**AIM OF THE EXERCISE:**
Given the material below, output exactly the lines from the line with "camera: 70 degrees left, 5 degrees down" to the line with "orange pawn [331,58,366,120]", both ends included, and no other lines.

**RAW DATA:**
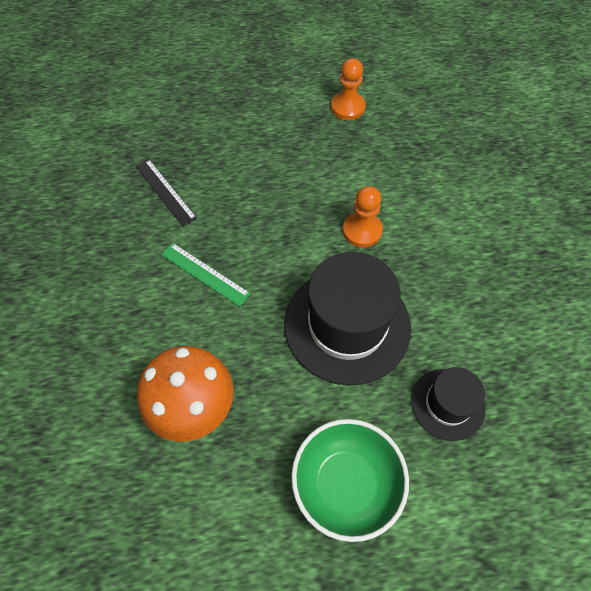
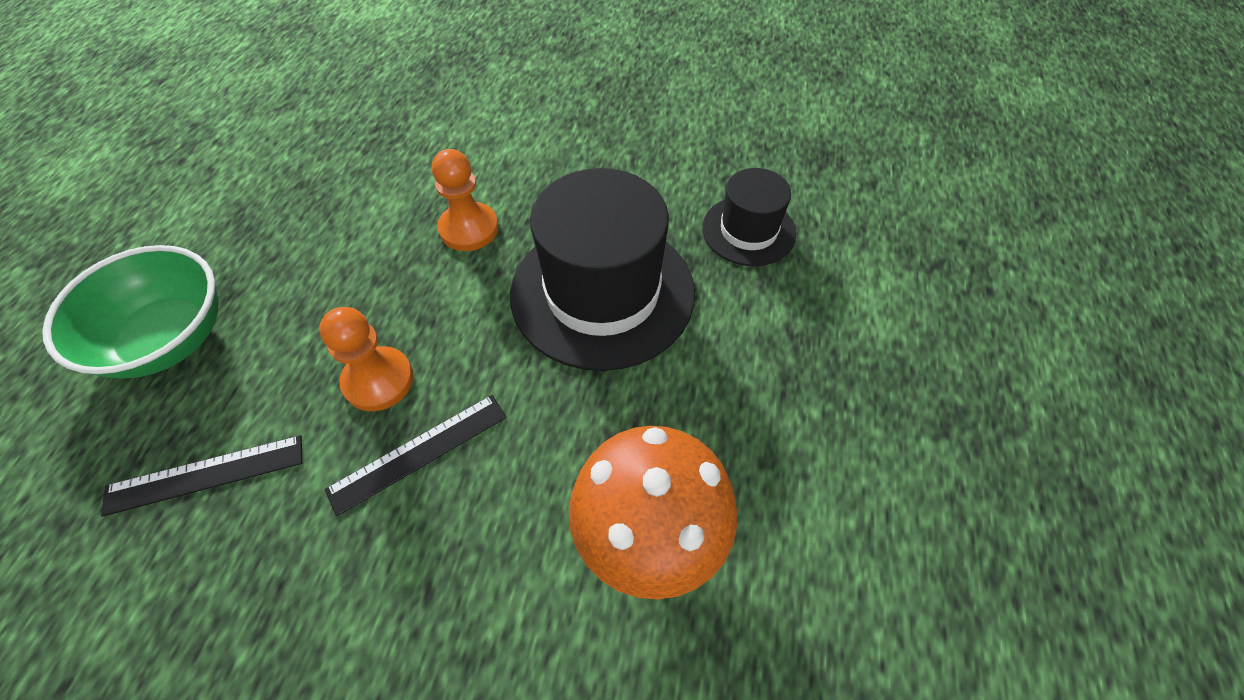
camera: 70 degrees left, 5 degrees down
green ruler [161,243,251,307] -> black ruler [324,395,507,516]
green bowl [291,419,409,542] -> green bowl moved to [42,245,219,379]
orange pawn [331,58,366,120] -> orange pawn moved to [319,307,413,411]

--

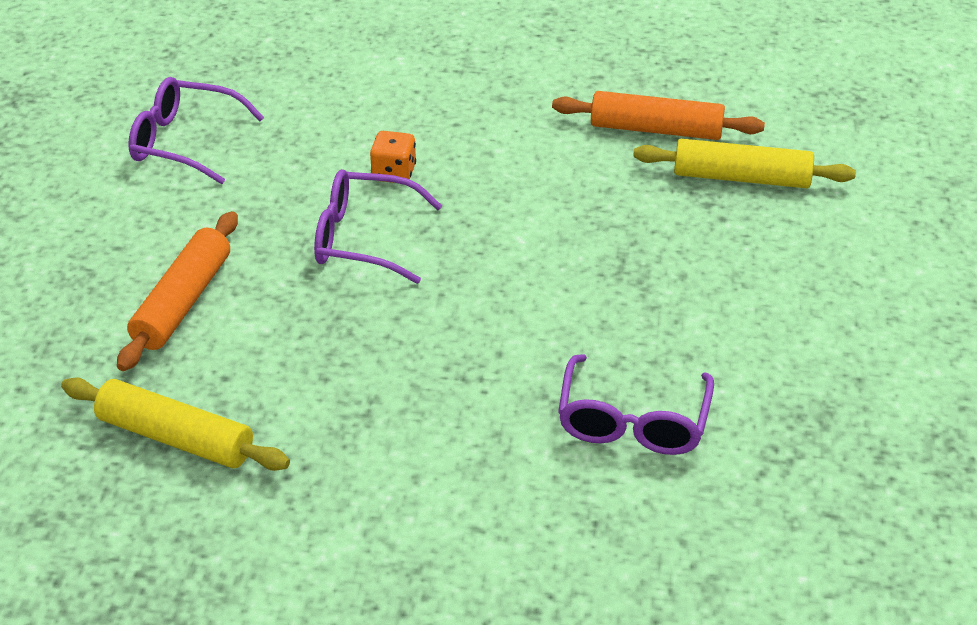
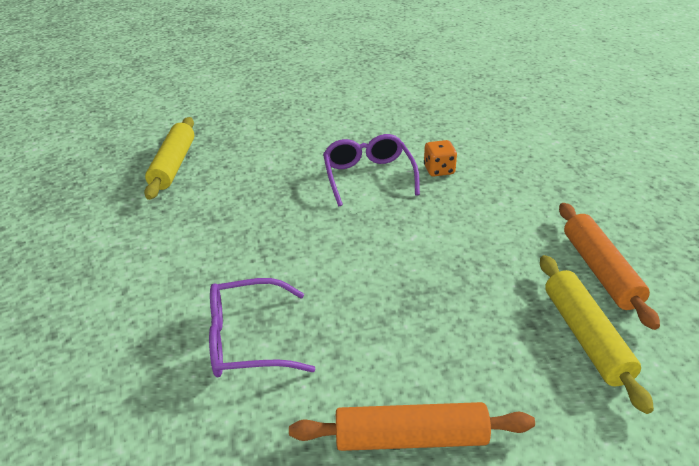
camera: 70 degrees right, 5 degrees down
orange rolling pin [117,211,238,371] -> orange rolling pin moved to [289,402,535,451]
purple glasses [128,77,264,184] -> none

**ANSWER TO THIS PROBLEM:**
camera: 70 degrees left, 5 degrees down
green ruler [161,243,251,307] -> black ruler [324,395,507,516]
green bowl [291,419,409,542] -> green bowl moved to [42,245,219,379]
orange pawn [331,58,366,120] -> orange pawn moved to [319,307,413,411]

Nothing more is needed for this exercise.